Recorded data below:
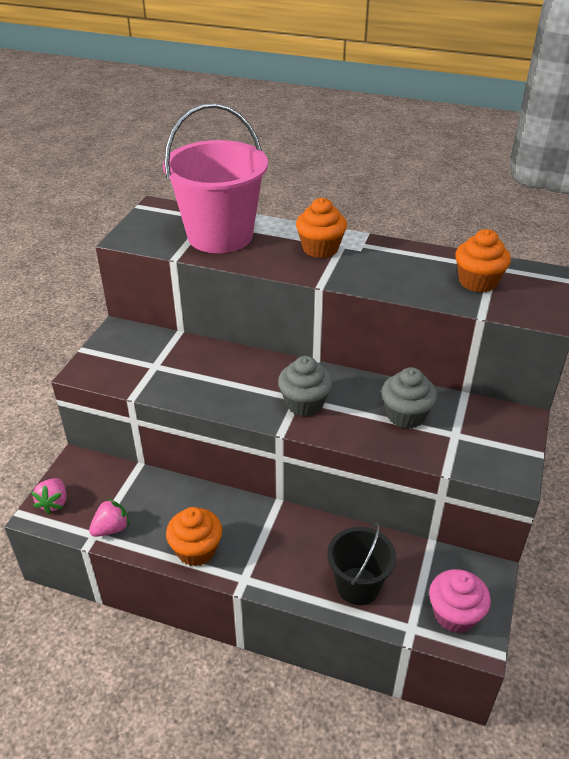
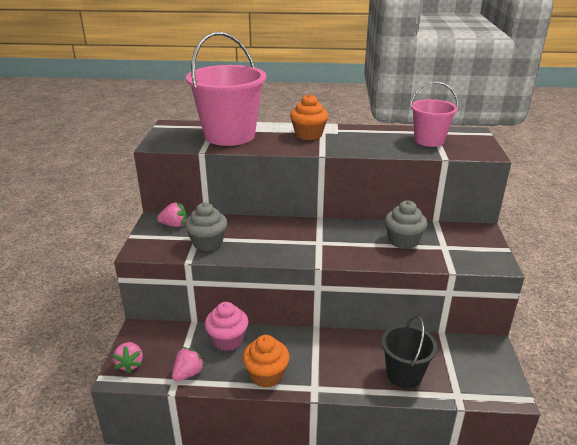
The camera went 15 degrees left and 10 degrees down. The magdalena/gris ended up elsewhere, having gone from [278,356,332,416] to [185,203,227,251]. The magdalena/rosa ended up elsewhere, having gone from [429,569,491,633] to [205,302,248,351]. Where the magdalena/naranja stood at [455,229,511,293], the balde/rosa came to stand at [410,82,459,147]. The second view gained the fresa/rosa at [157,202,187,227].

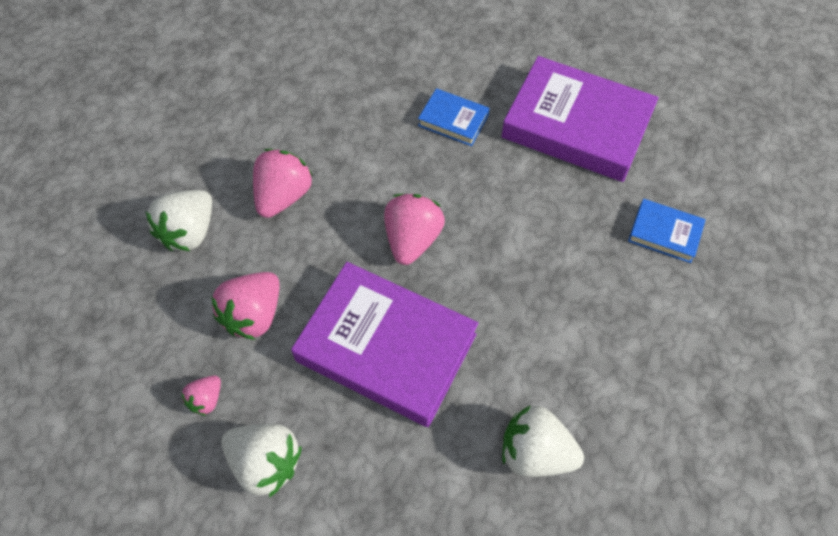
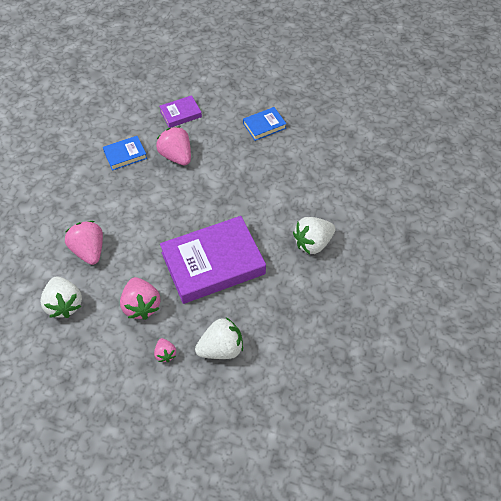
The camera went 50 degrees left and 5 degrees down. The fresa/rosa ended up elsewhere, having gone from [384,194,445,265] to [156,126,191,165]. The size of the libro/morado at [501,56,658,182] changed by a factor of 0.46.

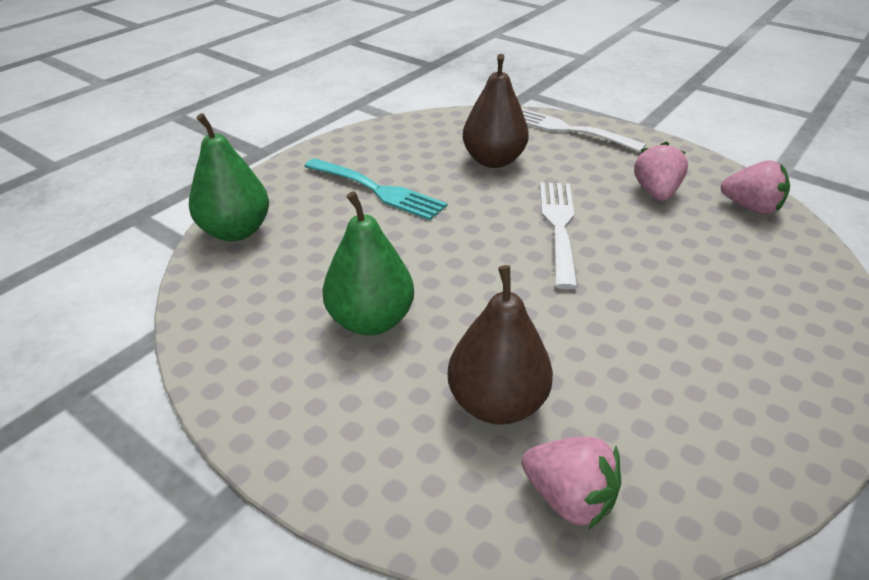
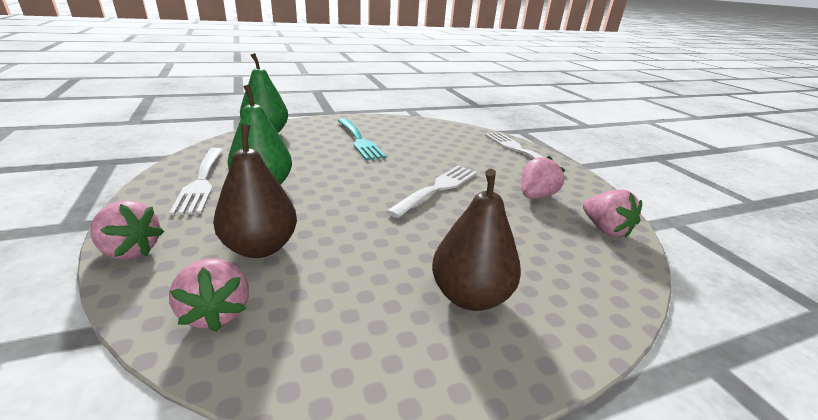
The camera went 30 degrees right and 10 degrees down. The pera/marrón ended up elsewhere, having gone from [463,54,529,168] to [432,169,521,311]. The second view gained the fresa/rosa at [90,201,164,260]. The second view gained the tenedor/blanco at [169,148,223,215].

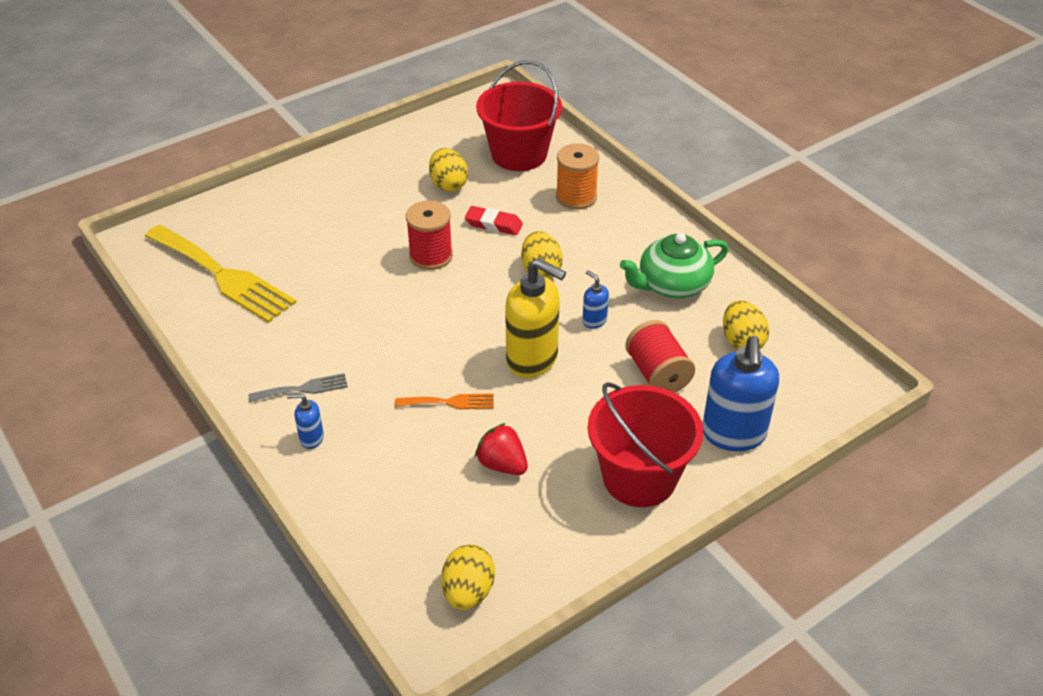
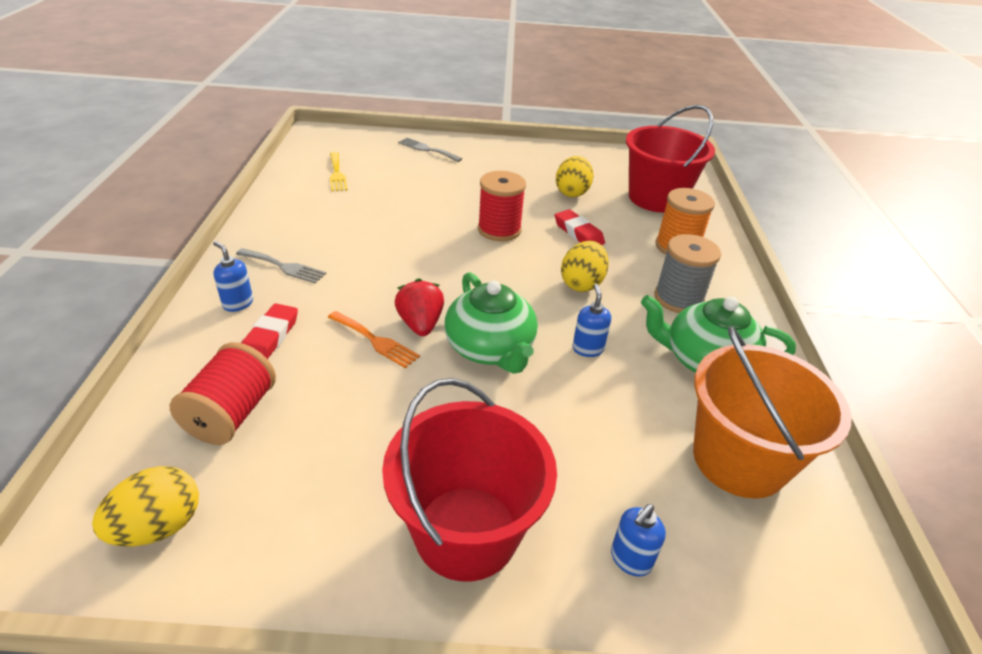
The camera went 35 degrees right and 5 degrees down. The size of the tenedor/amarillo at [145,225,296,323] changed by a factor of 0.46. The fresa/rojo ended up elsewhere, having gone from [475,423,528,475] to [395,278,444,336]. Where the dispensador de jabón/amarillo stood at [505,258,566,378], the tetera/verde came to stand at [445,272,538,374]. The carrete/rojo ended up elsewhere, having gone from [625,320,695,393] to [170,342,276,445]. The size of the dispensador de jabón/azul at [702,336,779,451] changed by a factor of 0.46. Where the huevo/amarillo stood at [723,300,769,350], the balde/naranja came to stand at [693,326,852,499]. The second view gained the goma de borrar/rojo at [241,303,298,359]. The second view gained the tenedor/gris at [398,138,462,162]. The second view gained the carrete/gris at [654,234,721,313].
End of Recorded data.
_What you will do_
Please give every line above again word for word, apart from the pictures.

_Response area_
The camera went 15 degrees left and 10 degrees down. The magdalena/gris ended up elsewhere, having gone from [278,356,332,416] to [185,203,227,251]. The magdalena/rosa ended up elsewhere, having gone from [429,569,491,633] to [205,302,248,351]. Where the magdalena/naranja stood at [455,229,511,293], the balde/rosa came to stand at [410,82,459,147]. The second view gained the fresa/rosa at [157,202,187,227].

The camera went 50 degrees left and 5 degrees down. The fresa/rosa ended up elsewhere, having gone from [384,194,445,265] to [156,126,191,165]. The size of the libro/morado at [501,56,658,182] changed by a factor of 0.46.

The camera went 30 degrees right and 10 degrees down. The pera/marrón ended up elsewhere, having gone from [463,54,529,168] to [432,169,521,311]. The second view gained the fresa/rosa at [90,201,164,260]. The second view gained the tenedor/blanco at [169,148,223,215].

The camera went 35 degrees right and 5 degrees down. The size of the tenedor/amarillo at [145,225,296,323] changed by a factor of 0.46. The fresa/rojo ended up elsewhere, having gone from [475,423,528,475] to [395,278,444,336]. Where the dispensador de jabón/amarillo stood at [505,258,566,378], the tetera/verde came to stand at [445,272,538,374]. The carrete/rojo ended up elsewhere, having gone from [625,320,695,393] to [170,342,276,445]. The size of the dispensador de jabón/azul at [702,336,779,451] changed by a factor of 0.46. Where the huevo/amarillo stood at [723,300,769,350], the balde/naranja came to stand at [693,326,852,499]. The second view gained the goma de borrar/rojo at [241,303,298,359]. The second view gained the tenedor/gris at [398,138,462,162]. The second view gained the carrete/gris at [654,234,721,313].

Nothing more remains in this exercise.